## Task statement
Every entry in the following data should be output exactly.

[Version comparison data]
▬▬▬

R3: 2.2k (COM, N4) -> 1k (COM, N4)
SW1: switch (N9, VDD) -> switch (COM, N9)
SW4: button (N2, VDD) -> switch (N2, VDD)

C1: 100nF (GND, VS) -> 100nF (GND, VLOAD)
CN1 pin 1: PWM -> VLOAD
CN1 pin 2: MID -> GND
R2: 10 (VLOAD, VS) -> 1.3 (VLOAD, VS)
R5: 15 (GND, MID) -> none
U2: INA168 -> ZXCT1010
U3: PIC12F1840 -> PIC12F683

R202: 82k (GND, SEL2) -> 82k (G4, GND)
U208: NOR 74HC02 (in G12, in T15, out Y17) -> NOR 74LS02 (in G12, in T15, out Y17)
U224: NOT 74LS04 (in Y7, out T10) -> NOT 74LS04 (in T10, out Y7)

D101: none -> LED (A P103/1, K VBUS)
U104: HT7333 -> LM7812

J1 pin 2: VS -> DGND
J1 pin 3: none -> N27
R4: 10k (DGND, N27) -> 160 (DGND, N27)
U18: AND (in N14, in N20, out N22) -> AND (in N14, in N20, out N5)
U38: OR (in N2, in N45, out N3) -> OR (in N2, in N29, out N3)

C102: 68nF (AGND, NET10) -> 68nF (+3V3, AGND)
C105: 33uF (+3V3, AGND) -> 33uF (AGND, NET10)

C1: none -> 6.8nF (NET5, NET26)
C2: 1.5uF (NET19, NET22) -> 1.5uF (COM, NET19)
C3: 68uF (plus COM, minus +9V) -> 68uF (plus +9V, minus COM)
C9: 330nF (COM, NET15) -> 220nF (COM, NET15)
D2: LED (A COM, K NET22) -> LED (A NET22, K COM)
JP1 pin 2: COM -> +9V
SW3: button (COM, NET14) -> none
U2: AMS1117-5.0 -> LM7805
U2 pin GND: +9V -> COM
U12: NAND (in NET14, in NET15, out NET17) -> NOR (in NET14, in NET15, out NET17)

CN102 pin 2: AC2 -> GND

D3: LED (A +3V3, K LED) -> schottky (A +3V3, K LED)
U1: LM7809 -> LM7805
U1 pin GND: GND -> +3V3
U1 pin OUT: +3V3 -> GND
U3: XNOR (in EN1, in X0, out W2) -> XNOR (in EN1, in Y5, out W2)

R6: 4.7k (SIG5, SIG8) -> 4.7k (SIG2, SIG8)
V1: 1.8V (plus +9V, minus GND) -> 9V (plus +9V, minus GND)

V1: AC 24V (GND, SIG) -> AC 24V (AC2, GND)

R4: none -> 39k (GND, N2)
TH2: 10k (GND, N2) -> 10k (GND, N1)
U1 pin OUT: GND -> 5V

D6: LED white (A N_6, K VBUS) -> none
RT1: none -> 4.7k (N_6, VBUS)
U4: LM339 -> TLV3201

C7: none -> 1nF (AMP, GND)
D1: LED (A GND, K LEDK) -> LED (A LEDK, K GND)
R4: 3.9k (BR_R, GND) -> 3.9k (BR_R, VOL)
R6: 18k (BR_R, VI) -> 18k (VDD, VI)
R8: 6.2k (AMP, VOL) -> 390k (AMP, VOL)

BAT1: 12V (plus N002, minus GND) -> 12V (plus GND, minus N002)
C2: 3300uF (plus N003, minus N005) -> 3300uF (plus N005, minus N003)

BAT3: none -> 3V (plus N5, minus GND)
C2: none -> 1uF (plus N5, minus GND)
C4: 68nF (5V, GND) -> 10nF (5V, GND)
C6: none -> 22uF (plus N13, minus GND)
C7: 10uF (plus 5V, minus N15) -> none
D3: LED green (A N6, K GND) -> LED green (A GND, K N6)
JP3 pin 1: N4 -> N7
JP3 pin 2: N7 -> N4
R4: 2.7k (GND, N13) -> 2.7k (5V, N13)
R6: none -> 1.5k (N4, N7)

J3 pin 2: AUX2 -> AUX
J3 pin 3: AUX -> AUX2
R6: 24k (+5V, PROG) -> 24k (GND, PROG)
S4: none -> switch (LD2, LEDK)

▬▬▬

## Written answer
R3: 2.2k (COM, N4) -> 1k (COM, N4)
SW1: switch (N9, VDD) -> switch (COM, N9)
SW4: button (N2, VDD) -> switch (N2, VDD)

C1: 100nF (GND, VS) -> 100nF (GND, VLOAD)
CN1 pin 1: PWM -> VLOAD
CN1 pin 2: MID -> GND
R2: 10 (VLOAD, VS) -> 1.3 (VLOAD, VS)
R5: 15 (GND, MID) -> none
U2: INA168 -> ZXCT1010
U3: PIC12F1840 -> PIC12F683

R202: 82k (GND, SEL2) -> 82k (G4, GND)
U208: NOR 74HC02 (in G12, in T15, out Y17) -> NOR 74LS02 (in G12, in T15, out Y17)
U224: NOT 74LS04 (in Y7, out T10) -> NOT 74LS04 (in T10, out Y7)

D101: none -> LED (A P103/1, K VBUS)
U104: HT7333 -> LM7812

J1 pin 2: VS -> DGND
J1 pin 3: none -> N27
R4: 10k (DGND, N27) -> 160 (DGND, N27)
U18: AND (in N14, in N20, out N22) -> AND (in N14, in N20, out N5)
U38: OR (in N2, in N45, out N3) -> OR (in N2, in N29, out N3)

C102: 68nF (AGND, NET10) -> 68nF (+3V3, AGND)
C105: 33uF (+3V3, AGND) -> 33uF (AGND, NET10)

C1: none -> 6.8nF (NET5, NET26)
C2: 1.5uF (NET19, NET22) -> 1.5uF (COM, NET19)
C3: 68uF (plus COM, minus +9V) -> 68uF (plus +9V, minus COM)
C9: 330nF (COM, NET15) -> 220nF (COM, NET15)
D2: LED (A COM, K NET22) -> LED (A NET22, K COM)
JP1 pin 2: COM -> +9V
SW3: button (COM, NET14) -> none
U2: AMS1117-5.0 -> LM7805
U2 pin GND: +9V -> COM
U12: NAND (in NET14, in NET15, out NET17) -> NOR (in NET14, in NET15, out NET17)

CN102 pin 2: AC2 -> GND

D3: LED (A +3V3, K LED) -> schottky (A +3V3, K LED)
U1: LM7809 -> LM7805
U1 pin GND: GND -> +3V3
U1 pin OUT: +3V3 -> GND
U3: XNOR (in EN1, in X0, out W2) -> XNOR (in EN1, in Y5, out W2)

R6: 4.7k (SIG5, SIG8) -> 4.7k (SIG2, SIG8)
V1: 1.8V (plus +9V, minus GND) -> 9V (plus +9V, minus GND)

V1: AC 24V (GND, SIG) -> AC 24V (AC2, GND)

R4: none -> 39k (GND, N2)
TH2: 10k (GND, N2) -> 10k (GND, N1)
U1 pin OUT: GND -> 5V

D6: LED white (A N_6, K VBUS) -> none
RT1: none -> 4.7k (N_6, VBUS)
U4: LM339 -> TLV3201

C7: none -> 1nF (AMP, GND)
D1: LED (A GND, K LEDK) -> LED (A LEDK, K GND)
R4: 3.9k (BR_R, GND) -> 3.9k (BR_R, VOL)
R6: 18k (BR_R, VI) -> 18k (VDD, VI)
R8: 6.2k (AMP, VOL) -> 390k (AMP, VOL)

BAT1: 12V (plus N002, minus GND) -> 12V (plus GND, minus N002)
C2: 3300uF (plus N003, minus N005) -> 3300uF (plus N005, minus N003)

BAT3: none -> 3V (plus N5, minus GND)
C2: none -> 1uF (plus N5, minus GND)
C4: 68nF (5V, GND) -> 10nF (5V, GND)
C6: none -> 22uF (plus N13, minus GND)
C7: 10uF (plus 5V, minus N15) -> none
D3: LED green (A N6, K GND) -> LED green (A GND, K N6)
JP3 pin 1: N4 -> N7
JP3 pin 2: N7 -> N4
R4: 2.7k (GND, N13) -> 2.7k (5V, N13)
R6: none -> 1.5k (N4, N7)

J3 pin 2: AUX2 -> AUX
J3 pin 3: AUX -> AUX2
R6: 24k (+5V, PROG) -> 24k (GND, PROG)
S4: none -> switch (LD2, LEDK)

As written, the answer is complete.